(Items listed in a dataset)
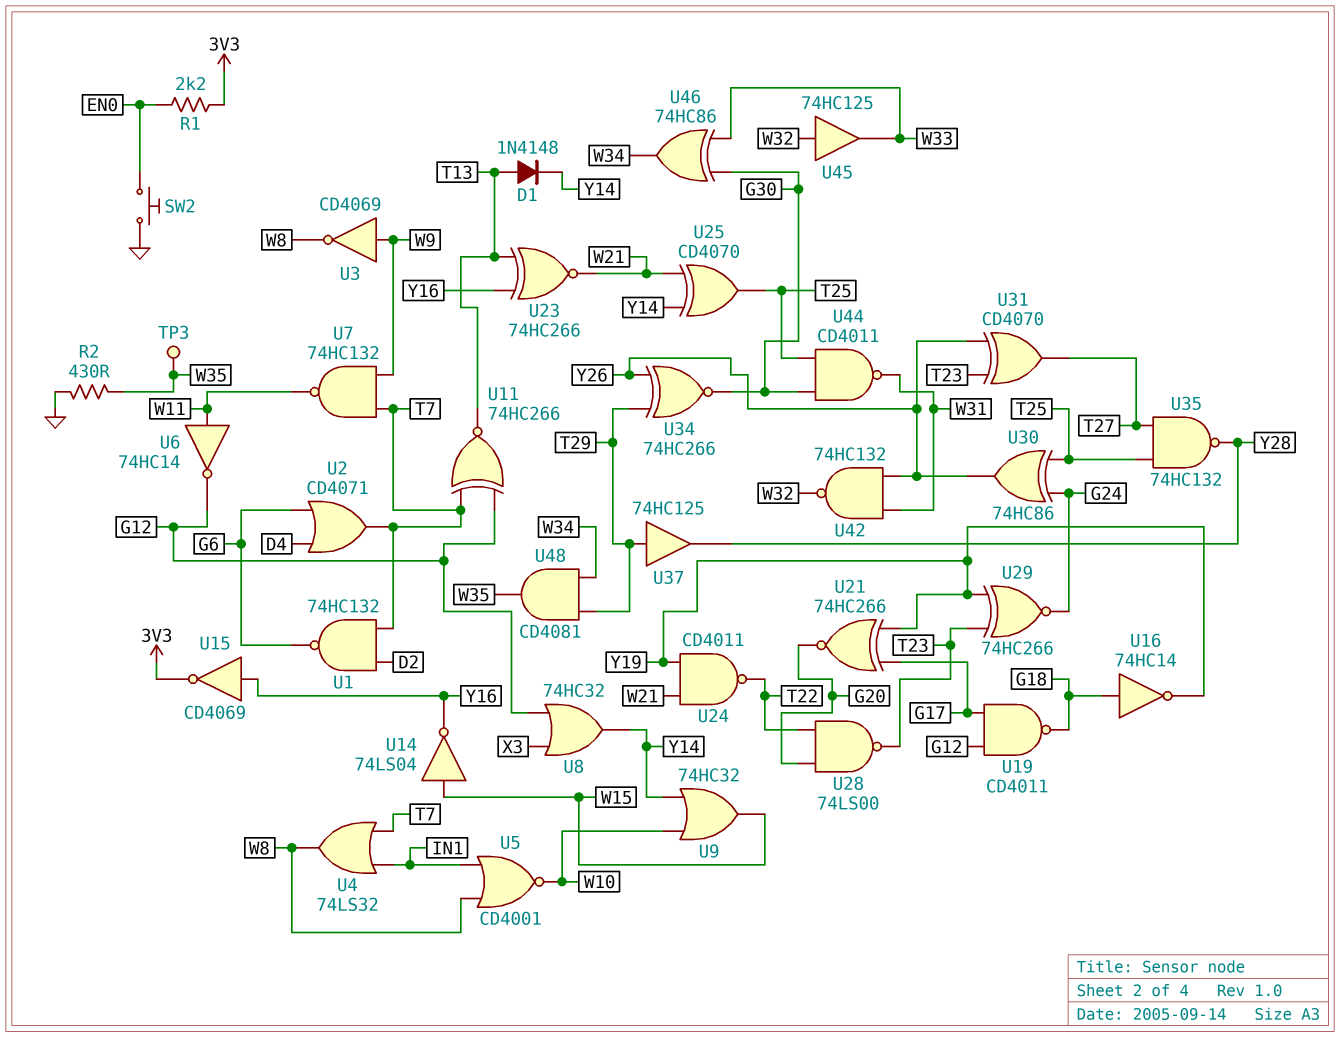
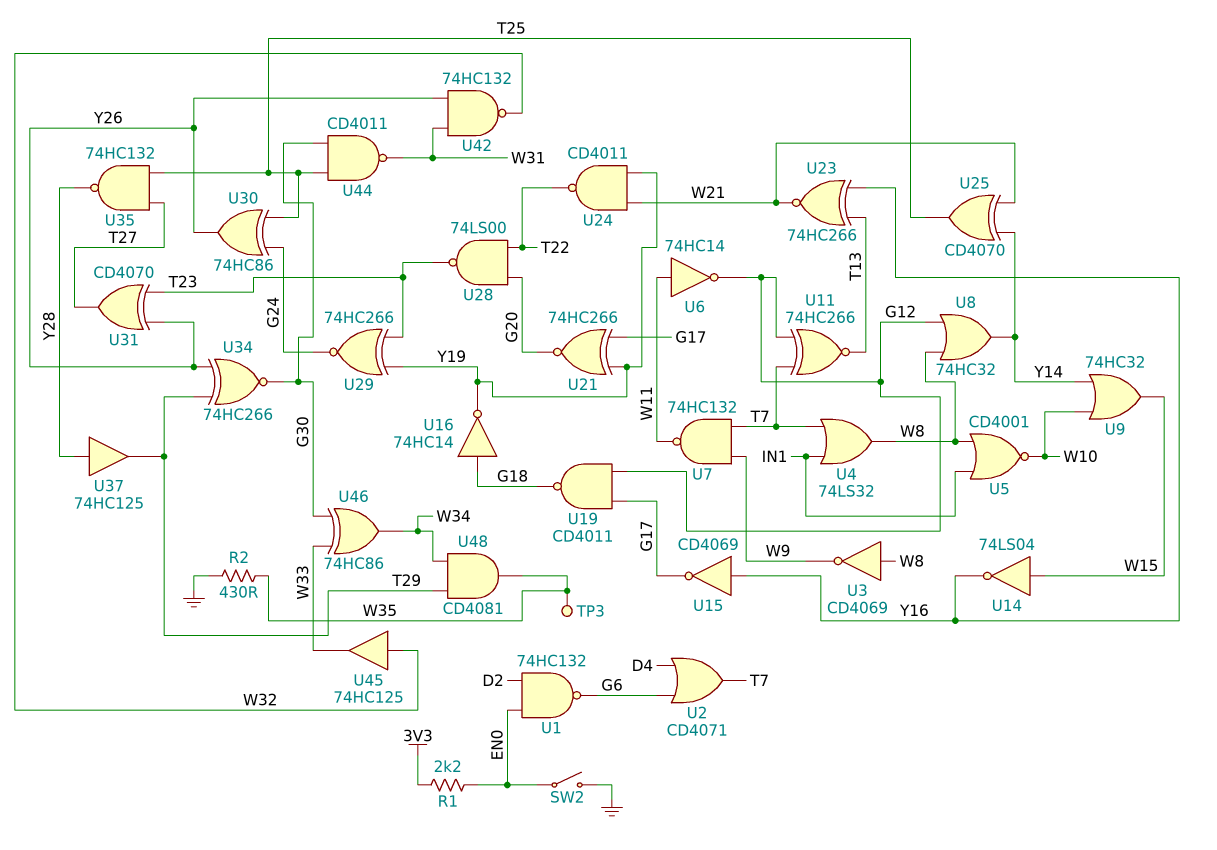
D1: diode 1N4148 (A T13, K Y14) -> none
SW2: button (EN0, GND) -> switch (EN0, GND)
U1: NAND 74HC132 (in D2, in T7, out G6) -> NAND 74HC132 (in D2, in EN0, out G6)
U3: NOT CD4069 (in W9, out W8) -> NOT CD4069 (in W8, out W9)
U8: OR 74HC32 (in G12, in X3, out Y14) -> OR 74HC32 (in G12, in W8, out Y14)
U15: NOT CD4069 (in Y16, out 3V3) -> NOT CD4069 (in Y16, out G17)
U37: buffer 74HC125 (in T29, out Y28) -> buffer 74HC125 (in Y28, out T29)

▶ _Directions_
Repeat the records above word for word, apart from the pictures.

▶ _Answer section_
D1: diode 1N4148 (A T13, K Y14) -> none
SW2: button (EN0, GND) -> switch (EN0, GND)
U1: NAND 74HC132 (in D2, in T7, out G6) -> NAND 74HC132 (in D2, in EN0, out G6)
U3: NOT CD4069 (in W9, out W8) -> NOT CD4069 (in W8, out W9)
U8: OR 74HC32 (in G12, in X3, out Y14) -> OR 74HC32 (in G12, in W8, out Y14)
U15: NOT CD4069 (in Y16, out 3V3) -> NOT CD4069 (in Y16, out G17)
U37: buffer 74HC125 (in T29, out Y28) -> buffer 74HC125 (in Y28, out T29)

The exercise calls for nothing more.